Given records >>
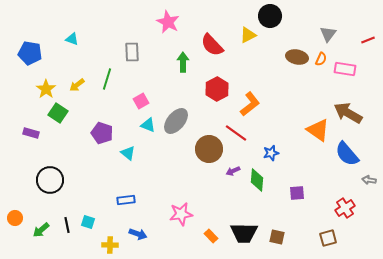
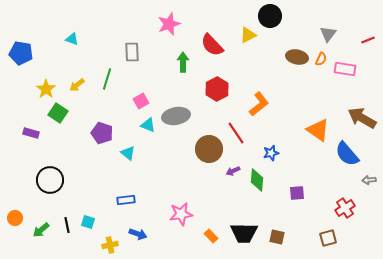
pink star at (168, 22): moved 1 px right, 2 px down; rotated 25 degrees clockwise
blue pentagon at (30, 53): moved 9 px left
orange L-shape at (250, 104): moved 9 px right
brown arrow at (348, 113): moved 14 px right, 5 px down
gray ellipse at (176, 121): moved 5 px up; rotated 40 degrees clockwise
red line at (236, 133): rotated 20 degrees clockwise
gray arrow at (369, 180): rotated 16 degrees counterclockwise
yellow cross at (110, 245): rotated 14 degrees counterclockwise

Assignment >> Your answer is a single number: how many lines in the listing above hold "down"?

Answer to the problem >> 2